*Work task:*
The answer should be one number: how many lines in the records below contain the word "moved".

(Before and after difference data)
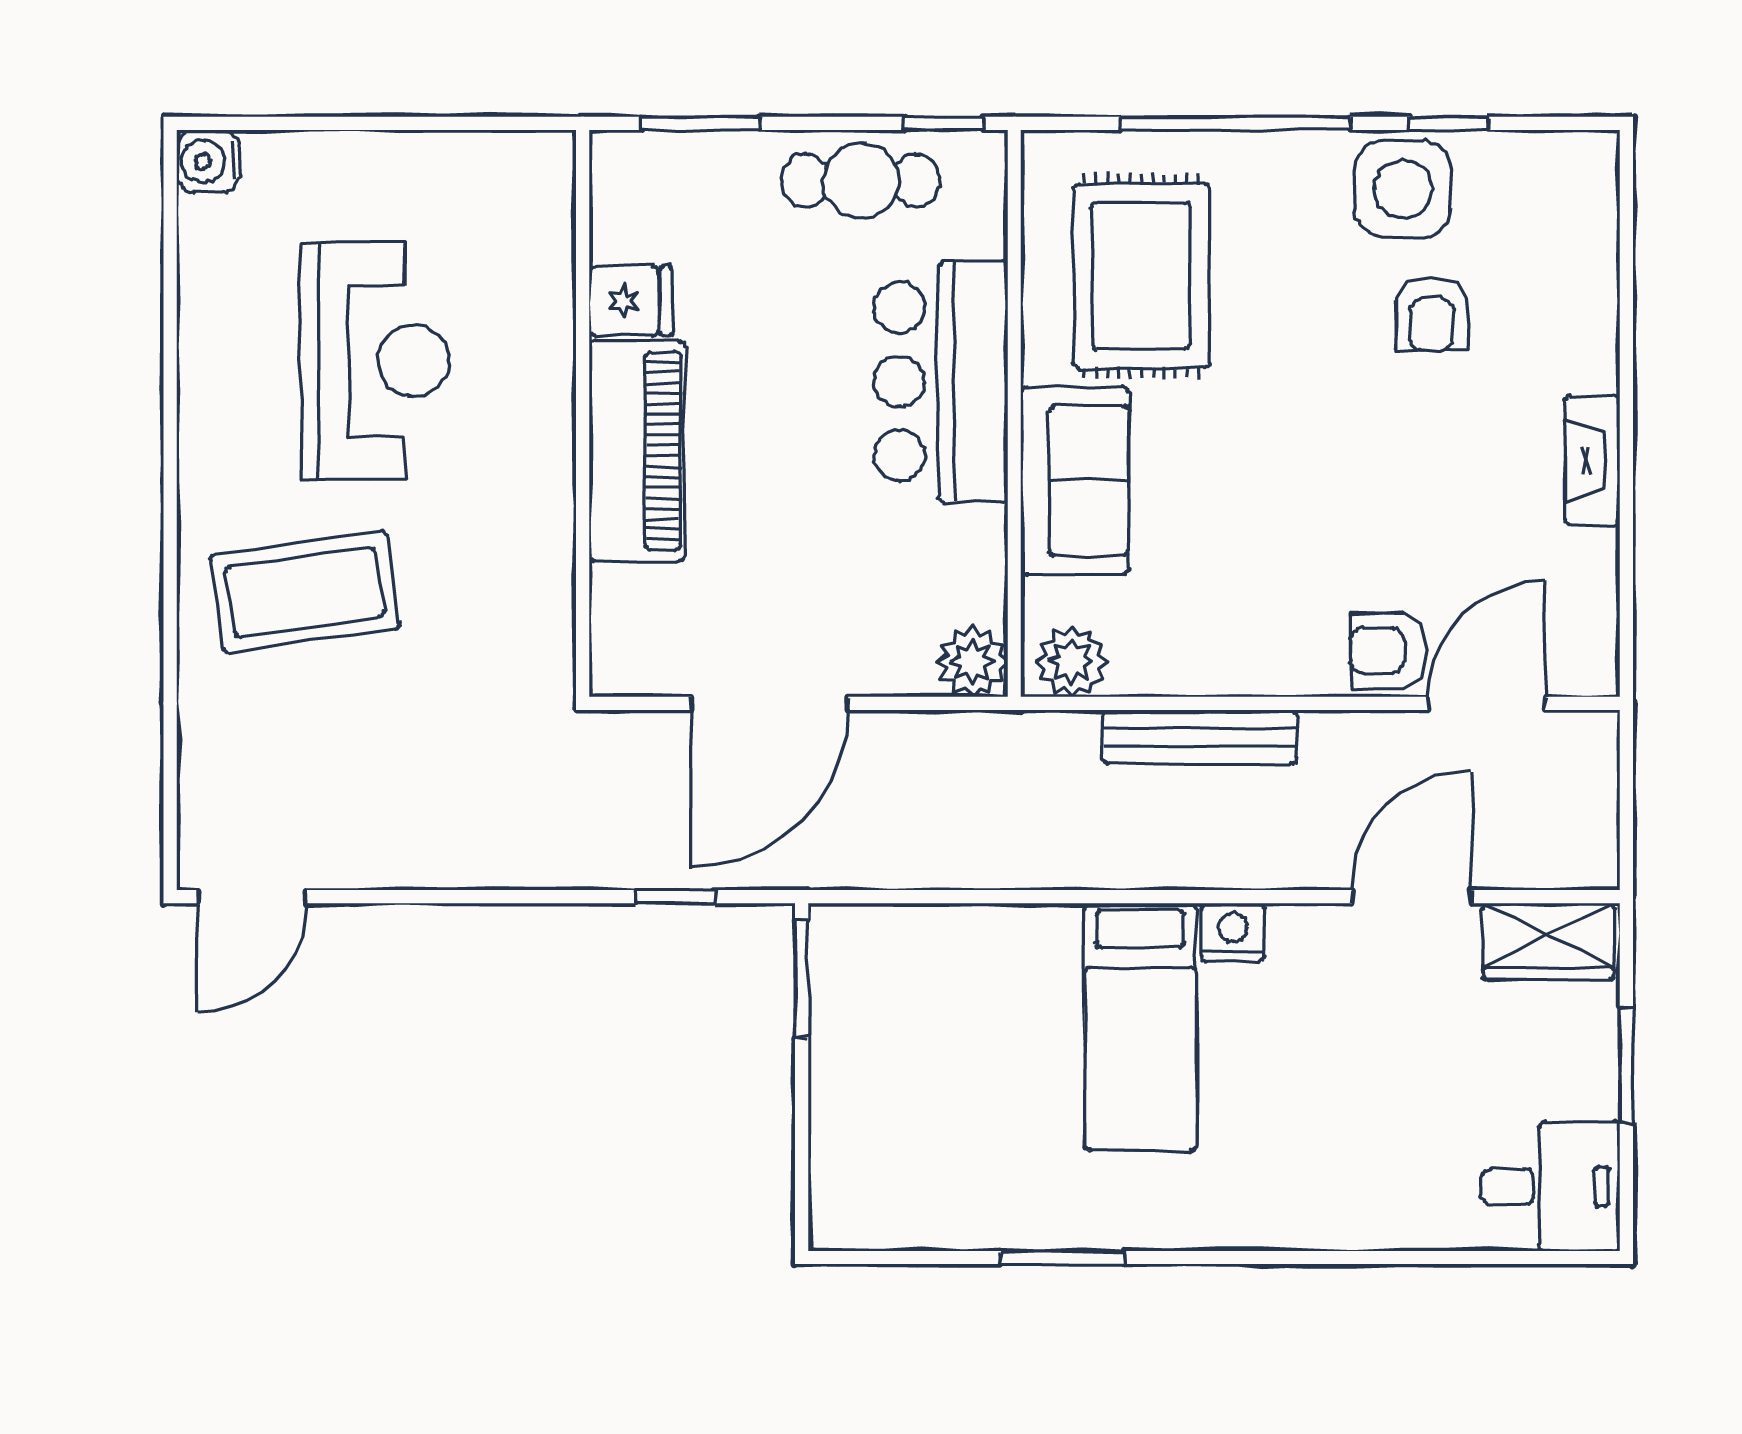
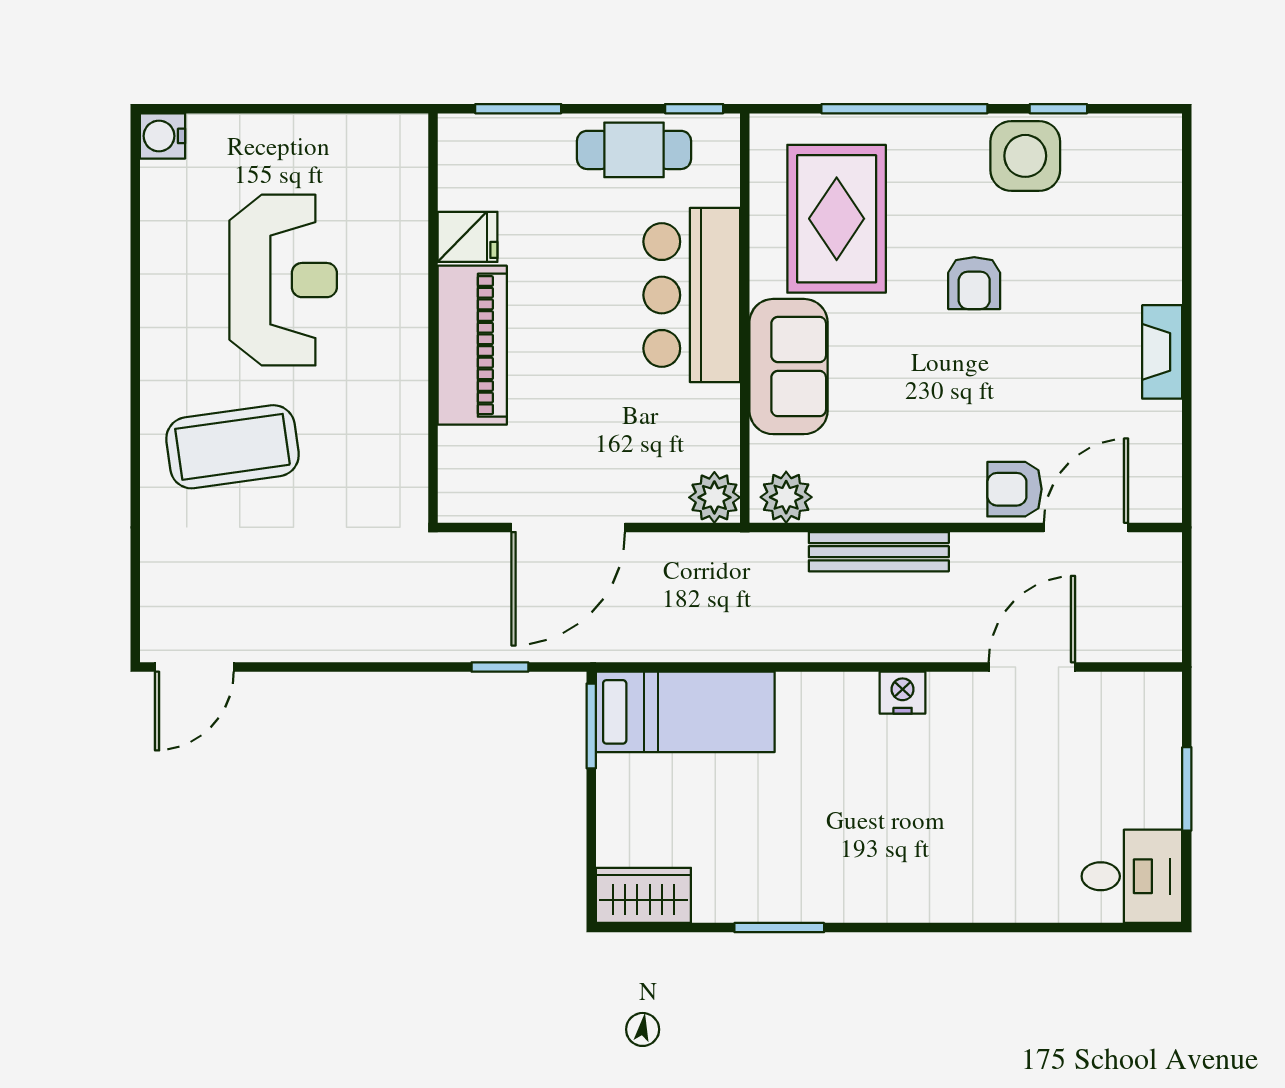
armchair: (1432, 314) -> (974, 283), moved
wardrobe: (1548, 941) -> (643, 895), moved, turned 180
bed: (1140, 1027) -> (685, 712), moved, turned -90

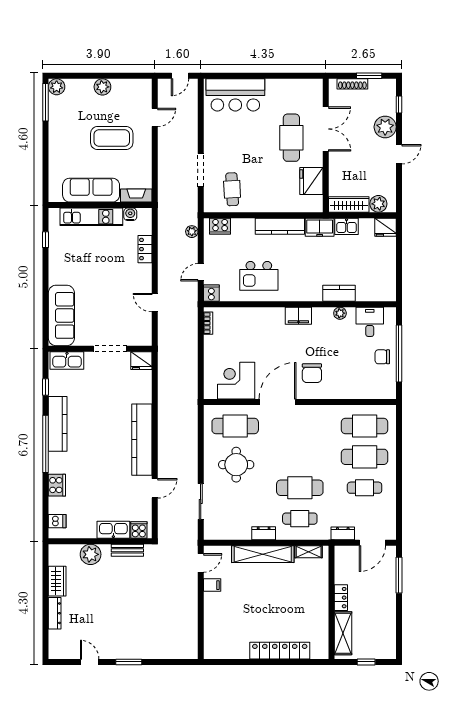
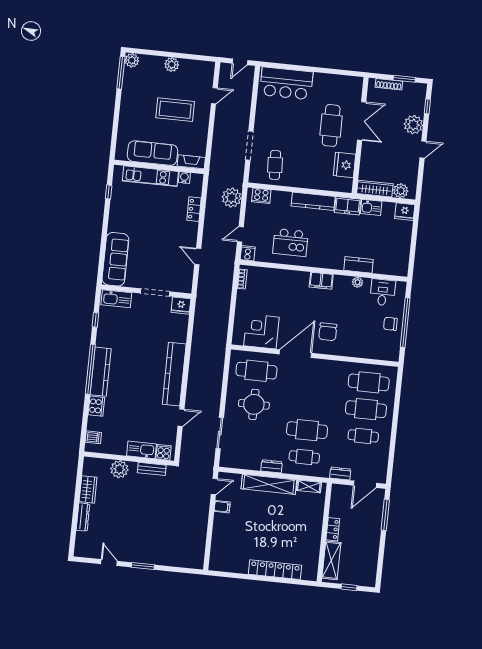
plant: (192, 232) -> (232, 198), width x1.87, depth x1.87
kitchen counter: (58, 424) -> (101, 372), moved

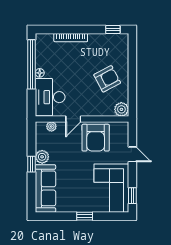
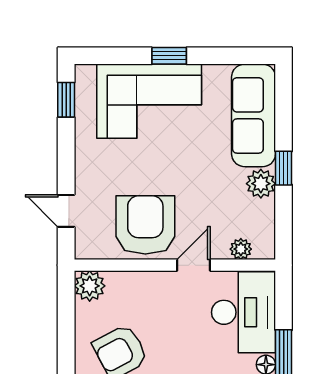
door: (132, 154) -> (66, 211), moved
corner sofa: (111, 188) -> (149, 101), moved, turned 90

*Reply:*
6